Task prompt:
Restate the data below word for word, omitting pictures.

[Records from a data collection]
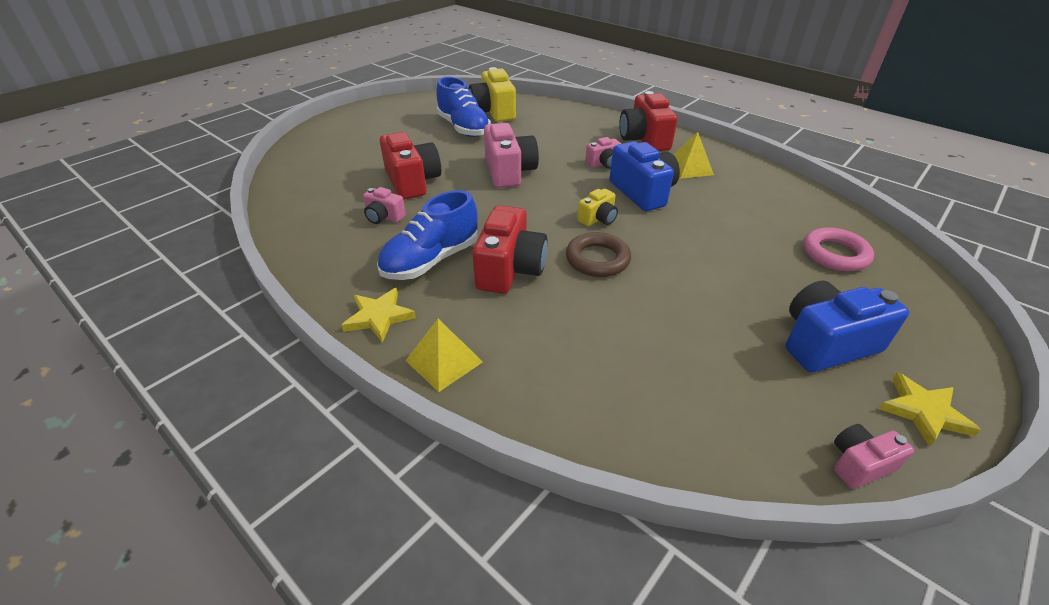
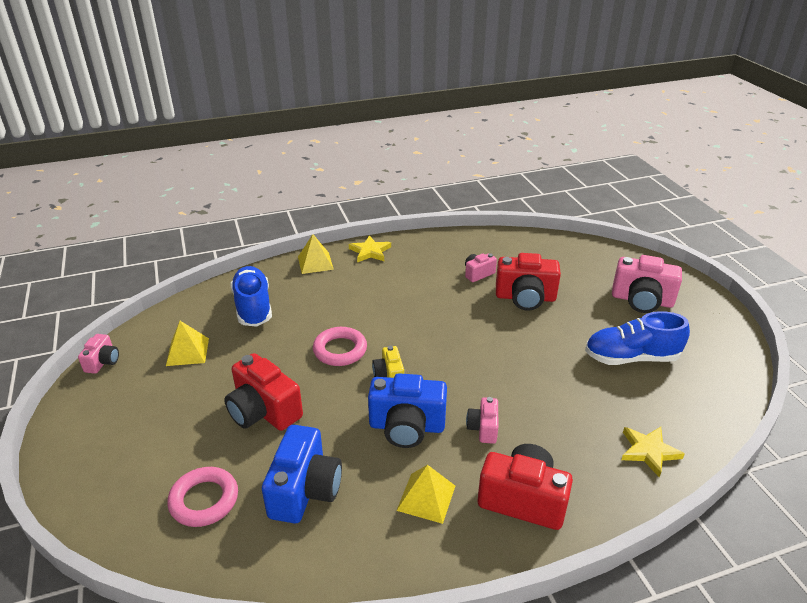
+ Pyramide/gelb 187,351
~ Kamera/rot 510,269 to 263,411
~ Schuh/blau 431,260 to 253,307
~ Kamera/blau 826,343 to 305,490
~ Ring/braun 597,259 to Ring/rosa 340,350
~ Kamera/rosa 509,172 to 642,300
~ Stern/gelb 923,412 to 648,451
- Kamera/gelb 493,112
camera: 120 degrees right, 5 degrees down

Response to the task:
+ Pyramide/gelb 187,351
~ Kamera/rot 510,269 to 263,411
~ Schuh/blau 431,260 to 253,307
~ Kamera/blau 826,343 to 305,490
~ Ring/braun 597,259 to Ring/rosa 340,350
~ Kamera/rosa 509,172 to 642,300
~ Stern/gelb 923,412 to 648,451
- Kamera/gelb 493,112
camera: 120 degrees right, 5 degrees down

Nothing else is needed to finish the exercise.